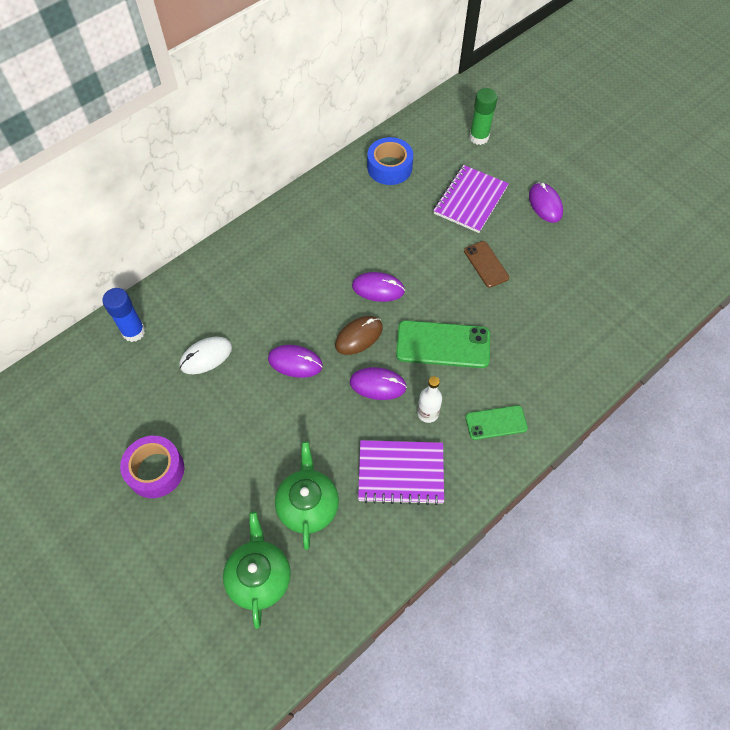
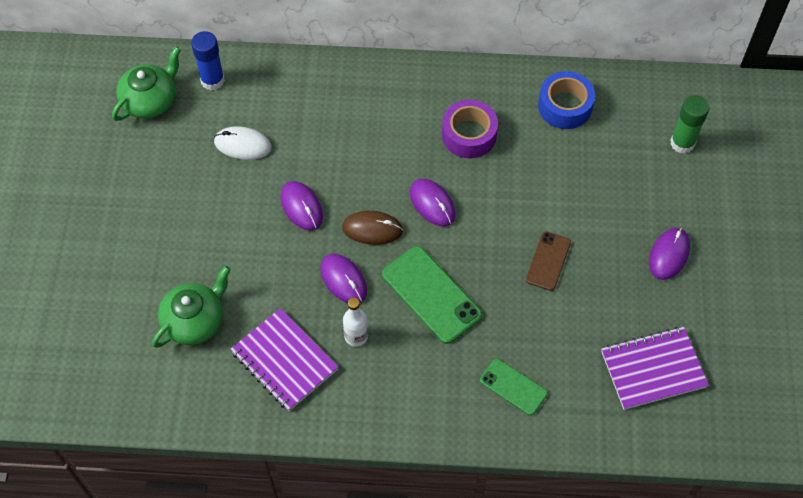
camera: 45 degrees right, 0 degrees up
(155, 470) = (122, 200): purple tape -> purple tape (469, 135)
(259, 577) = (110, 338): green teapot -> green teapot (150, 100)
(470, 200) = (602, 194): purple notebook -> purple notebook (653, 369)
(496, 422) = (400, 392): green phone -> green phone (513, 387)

Required work:
Repeat nothing before the line containing "(470, 200) = (602, 194): purple"; repeat that line and every later line of the listing exactly.

Response to this exercise:
(470, 200) = (602, 194): purple notebook -> purple notebook (653, 369)
(496, 422) = (400, 392): green phone -> green phone (513, 387)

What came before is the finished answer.